:: Material for this task

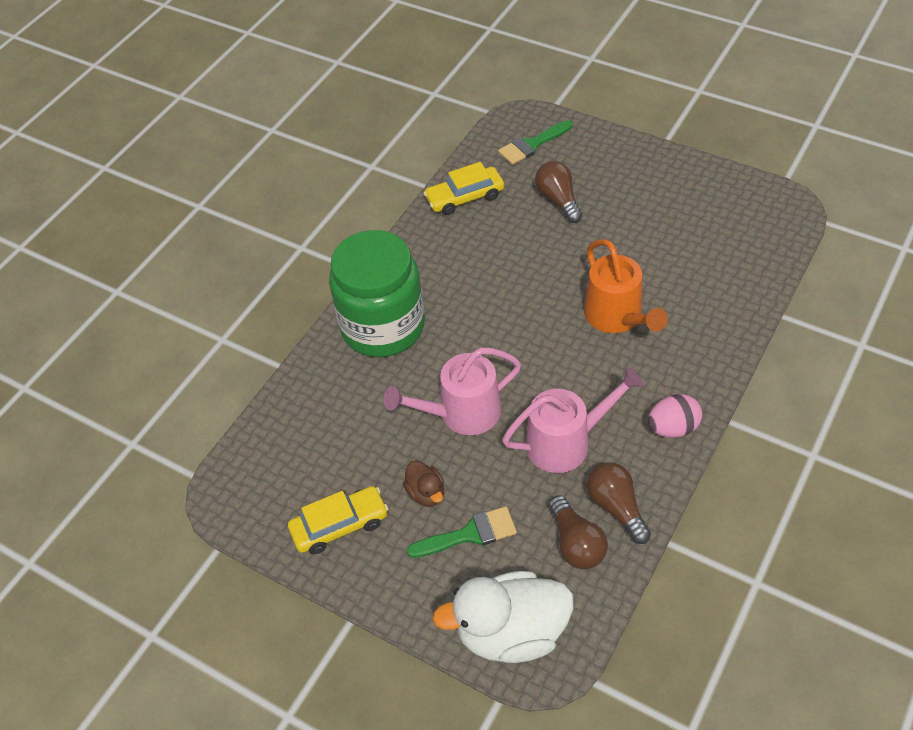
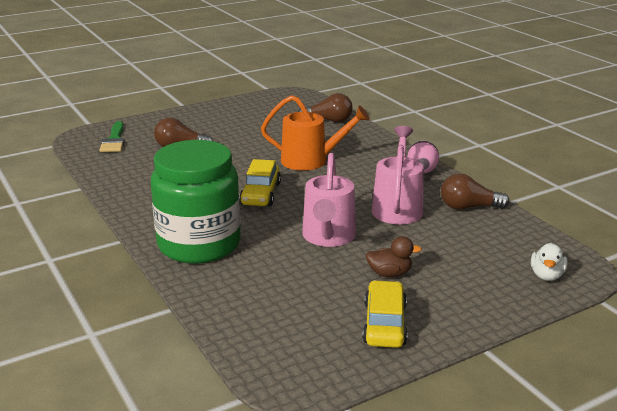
camera: 65 degrees left, 25 degrees down
(464, 197) = (121, 176): yellow car -> yellow car (260, 194)
(469, 534) = (445, 266): green brush -> none
(511, 632) = (546, 276): white duck -> white duck, size x0.47
(576, 543) = (487, 229): brown light bulb -> brown light bulb (328, 120)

::::

A word-for-word restatement of all the lines above is needed, with the pictures omitted.

camera: 65 degrees left, 25 degrees down
(464, 197) = (121, 176): yellow car -> yellow car (260, 194)
(469, 534) = (445, 266): green brush -> none
(511, 632) = (546, 276): white duck -> white duck, size x0.47
(576, 543) = (487, 229): brown light bulb -> brown light bulb (328, 120)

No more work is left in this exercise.